## INSTRUCTIONS TO FOLLOW
Figure out how many lines in the records below hold the string "degrees". That number alone is the answer.

## EXCERPTED RECORDS

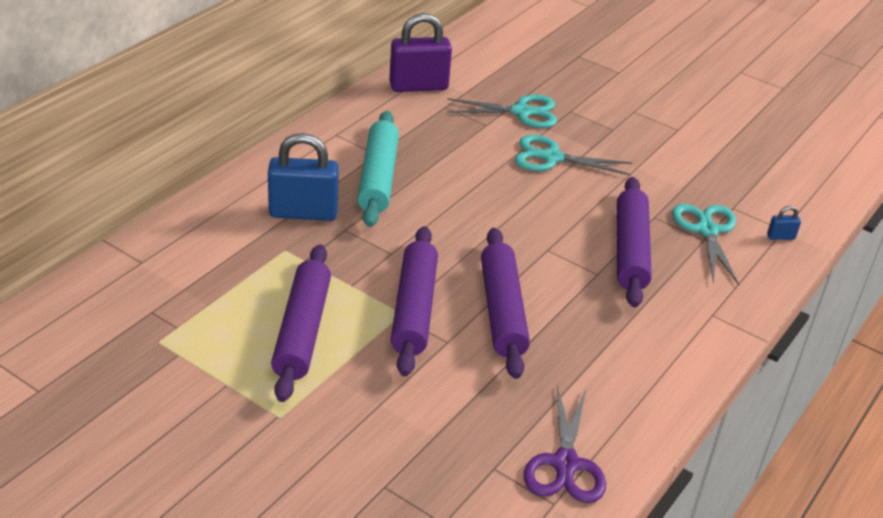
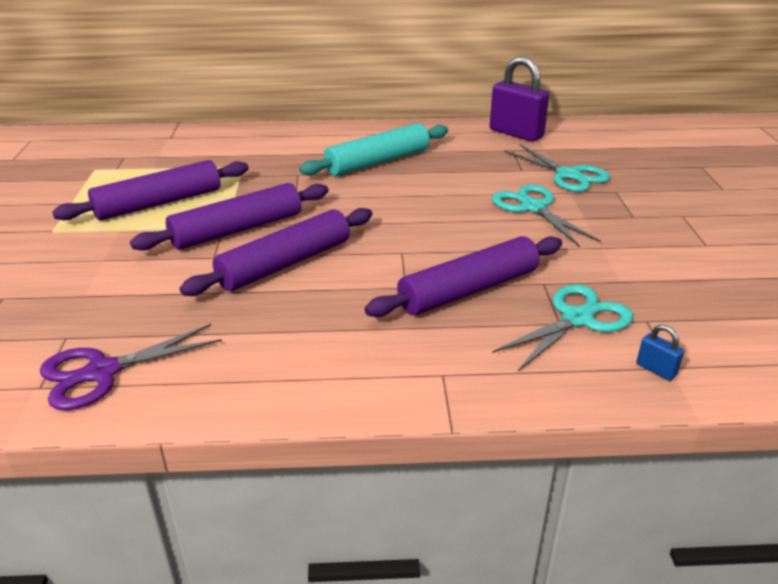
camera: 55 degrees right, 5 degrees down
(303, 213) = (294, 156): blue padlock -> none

--

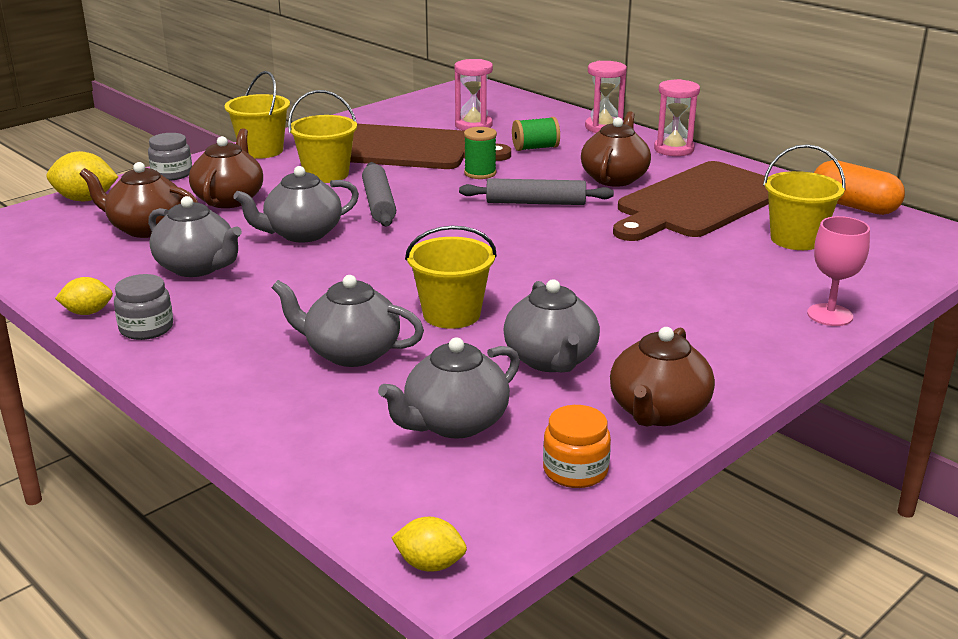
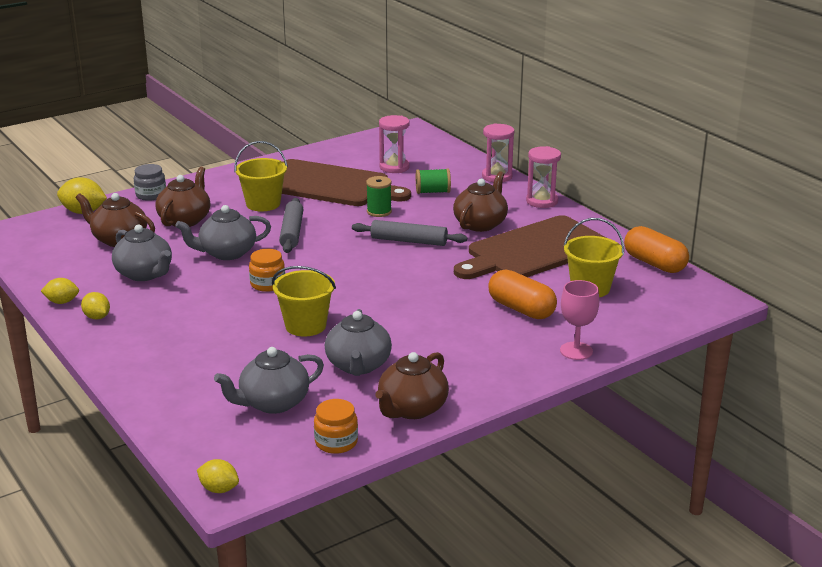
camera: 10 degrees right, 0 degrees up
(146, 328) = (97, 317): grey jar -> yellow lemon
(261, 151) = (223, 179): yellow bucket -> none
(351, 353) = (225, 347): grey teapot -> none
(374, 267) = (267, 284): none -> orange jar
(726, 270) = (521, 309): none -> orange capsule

==

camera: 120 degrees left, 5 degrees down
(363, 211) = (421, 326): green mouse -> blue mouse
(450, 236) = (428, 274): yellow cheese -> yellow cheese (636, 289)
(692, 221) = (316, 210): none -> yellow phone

## TASK RESULT
3